▸ TASK DETAILS
Would you return every entry below exactly as written, without its images?

::: DATA TO PROCESS

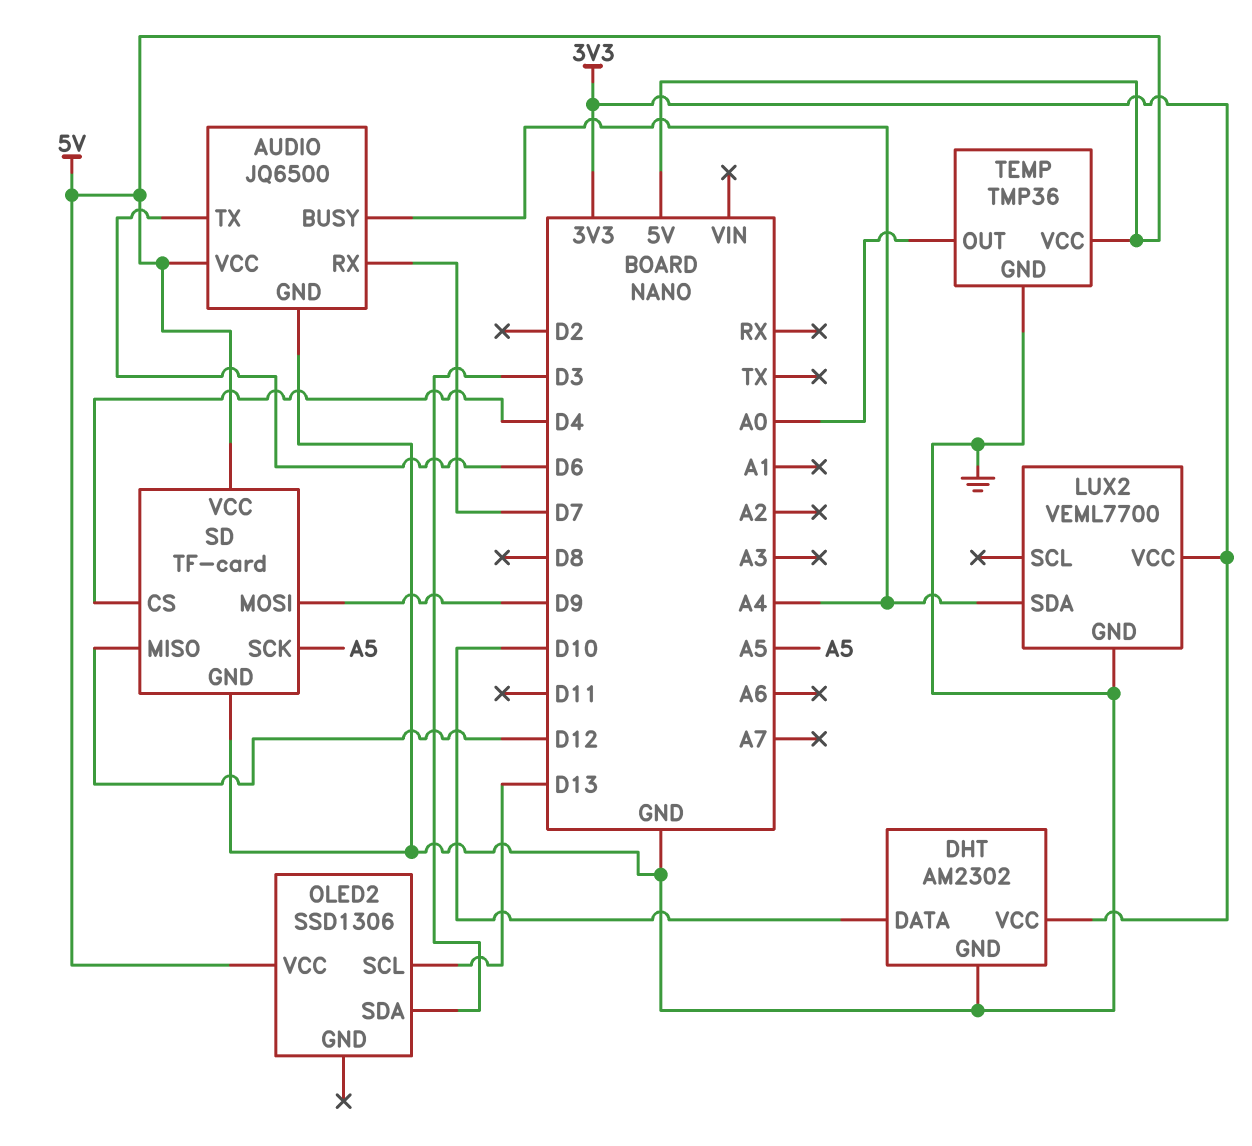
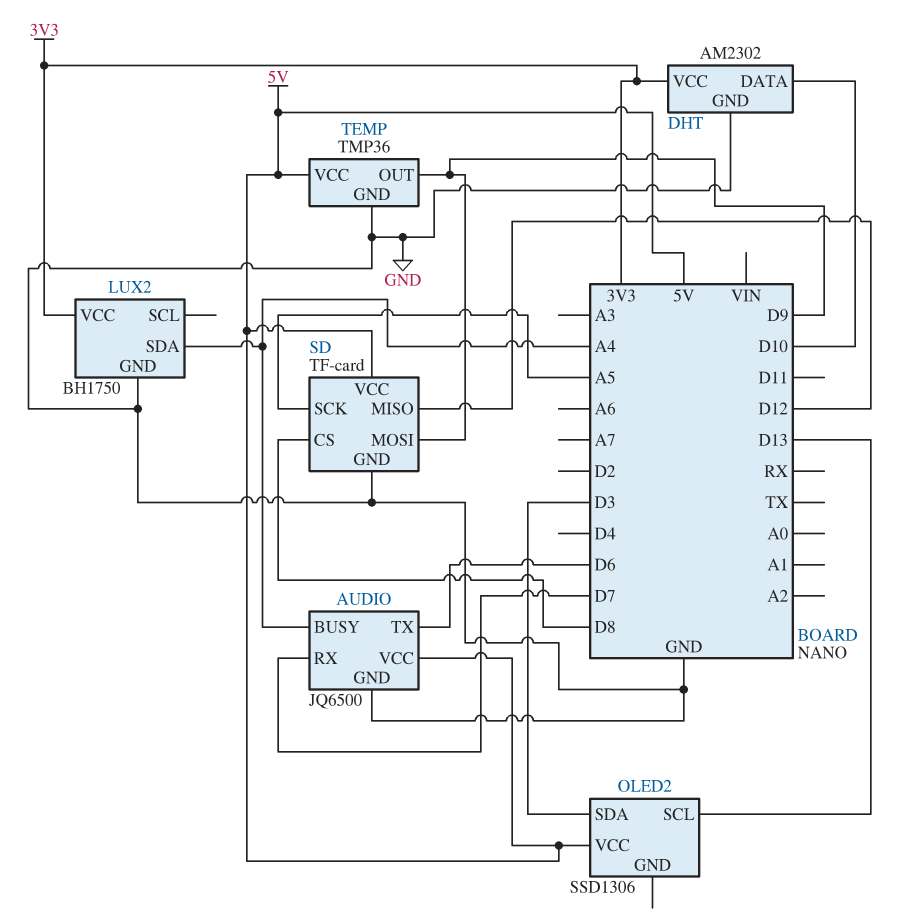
LUX2: VEML7700 -> BH1750
SD pin CS: D4 -> D8
TEMP pin OUT: A0 -> D9

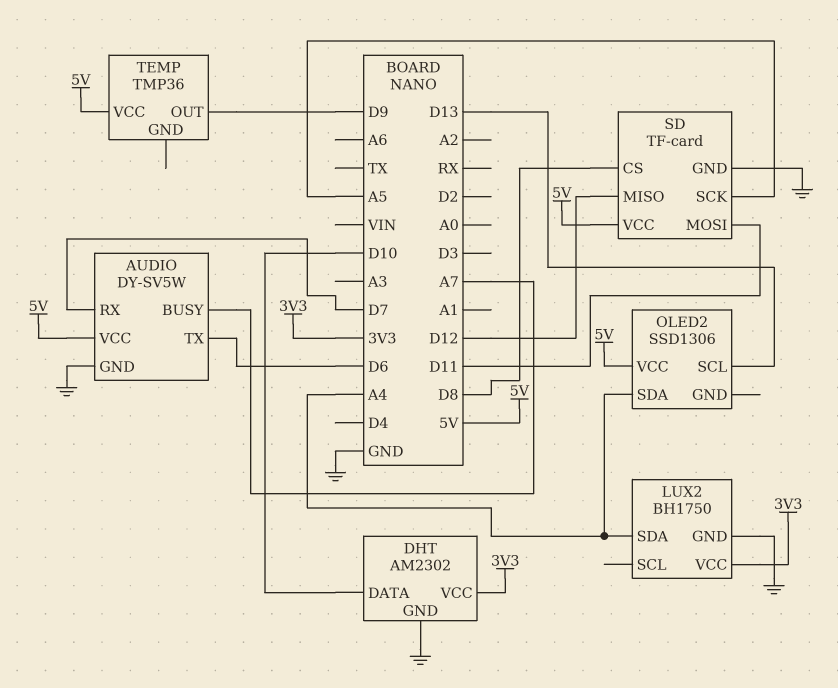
AUDIO: JQ6500 -> DY-SV5W
AUDIO pin BUSY: A4 -> A7
OLED2 pin SDA: D3 -> A4
SD pin MOSI: D9 -> D11
TEMP pin GND: GND -> none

::::::

▸ ANSWER SPACE
LUX2: VEML7700 -> BH1750
SD pin CS: D4 -> D8
TEMP pin OUT: A0 -> D9

AUDIO: JQ6500 -> DY-SV5W
AUDIO pin BUSY: A4 -> A7
OLED2 pin SDA: D3 -> A4
SD pin MOSI: D9 -> D11
TEMP pin GND: GND -> none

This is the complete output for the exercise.